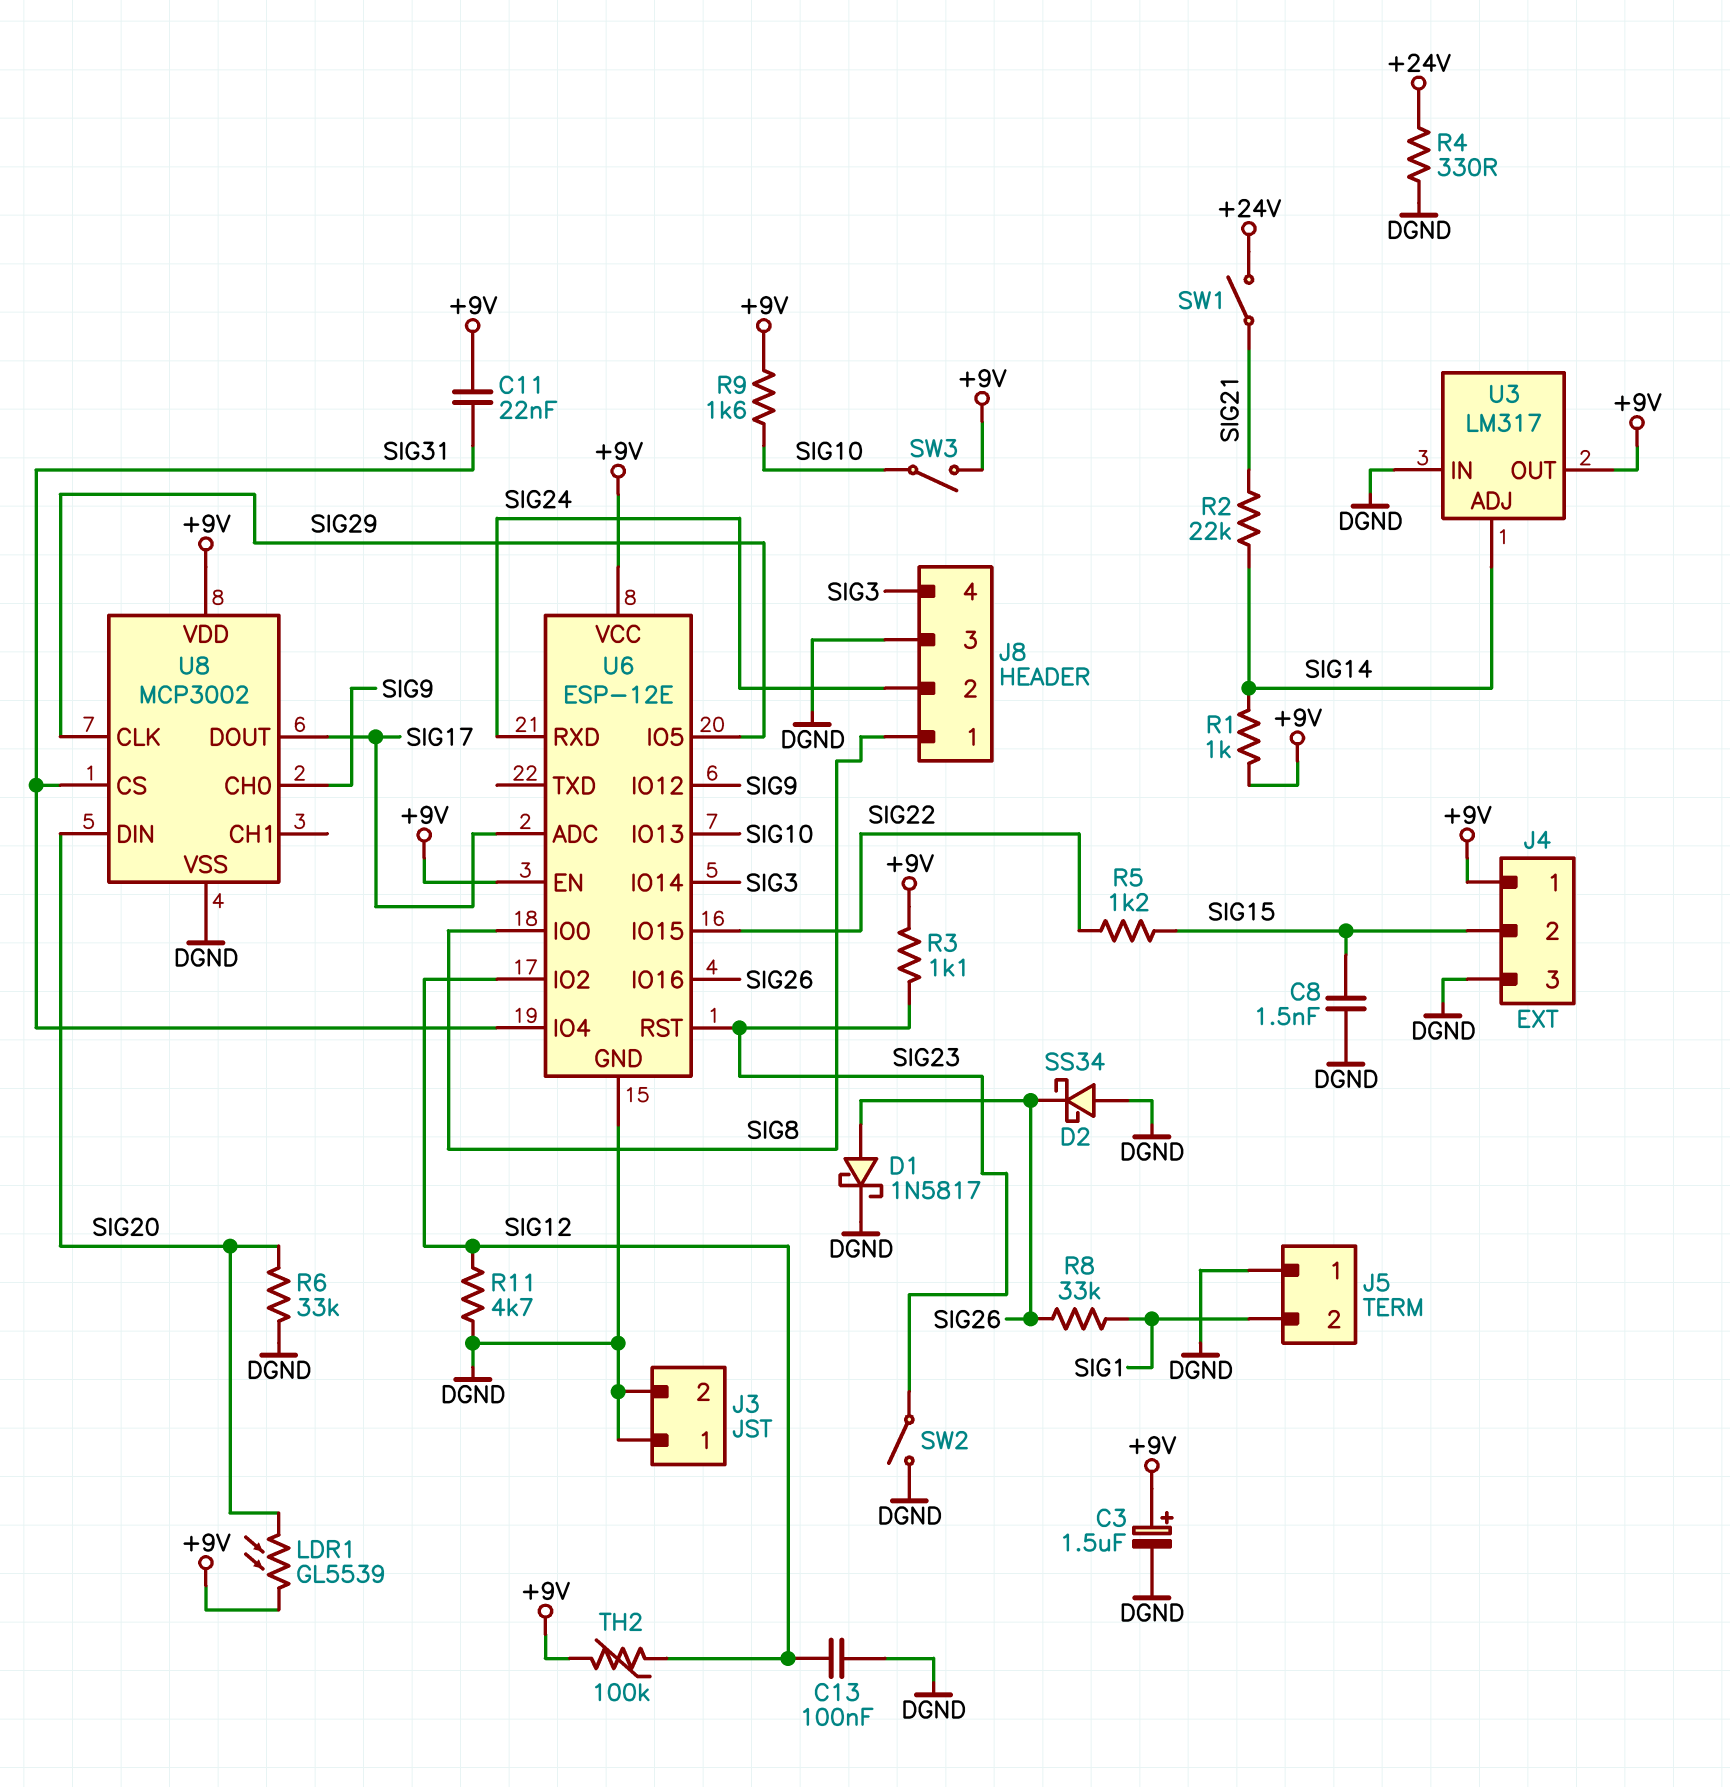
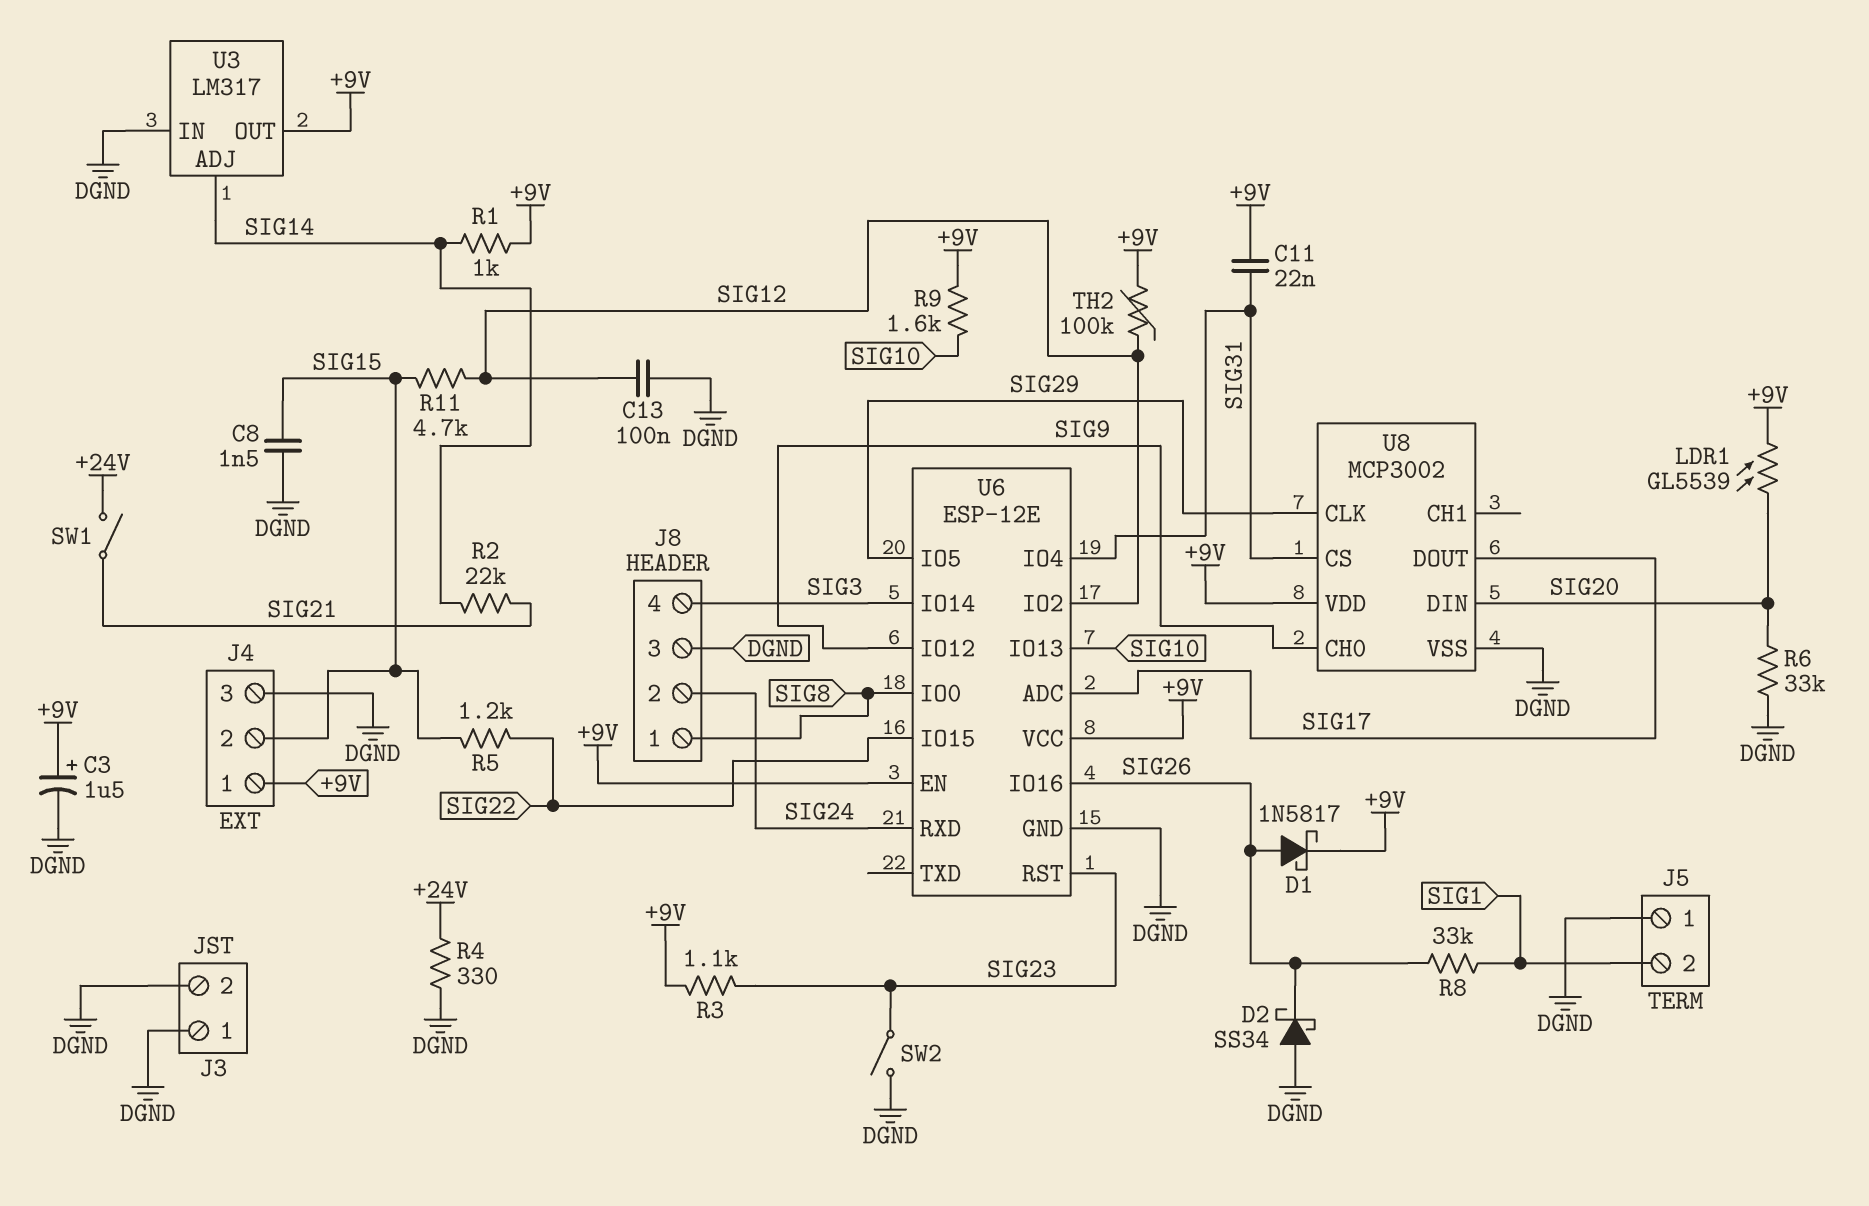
D1: schottky 1N5817 (A SIG26, K DGND) -> schottky 1N5817 (A SIG26, K +9V)
R11: 4.7k (DGND, SIG12) -> 4.7k (SIG12, SIG15)
SW3: switch (+9V, SIG10) -> none

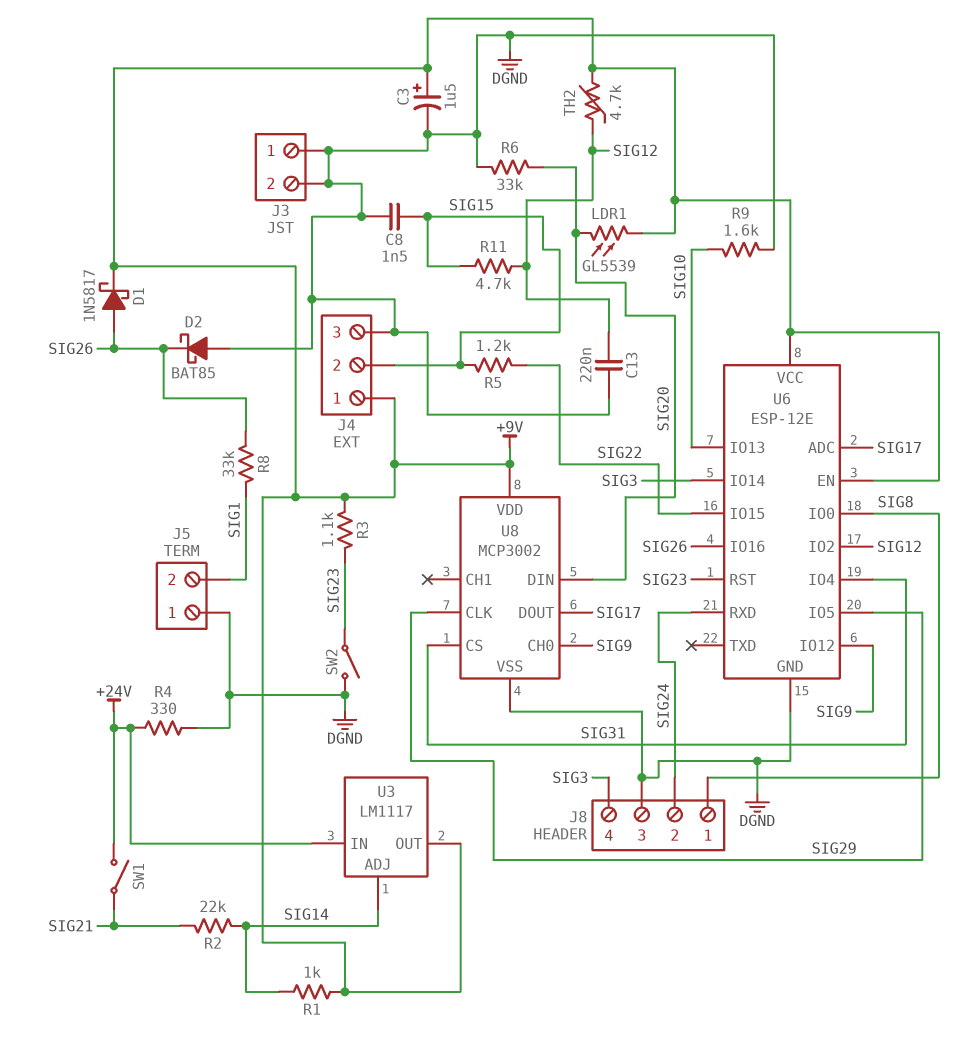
C11: 22nF (+9V, SIG31) -> none
C13: 100nF (DGND, SIG12) -> 220nF (DGND, SIG12)
D2: schottky SS34 (A DGND, K SIG26) -> schottky BAT85 (A DGND, K SIG26)
R9: 1.6k (+9V, SIG10) -> 1.6k (DGND, SIG10)
TH2: 100k (+9V, SIG12) -> 4.7k (+9V, SIG12)
U3: LM317 -> LM1117
U3 pin IN: DGND -> +24V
++++++++
Exercise requirements> Your answer must be the entries repeated exactly, with no pictures.

Solution to this task>
D1: schottky 1N5817 (A SIG26, K DGND) -> schottky 1N5817 (A SIG26, K +9V)
R11: 4.7k (DGND, SIG12) -> 4.7k (SIG12, SIG15)
SW3: switch (+9V, SIG10) -> none

C11: 22nF (+9V, SIG31) -> none
C13: 100nF (DGND, SIG12) -> 220nF (DGND, SIG12)
D2: schottky SS34 (A DGND, K SIG26) -> schottky BAT85 (A DGND, K SIG26)
R9: 1.6k (+9V, SIG10) -> 1.6k (DGND, SIG10)
TH2: 100k (+9V, SIG12) -> 4.7k (+9V, SIG12)
U3: LM317 -> LM1117
U3 pin IN: DGND -> +24V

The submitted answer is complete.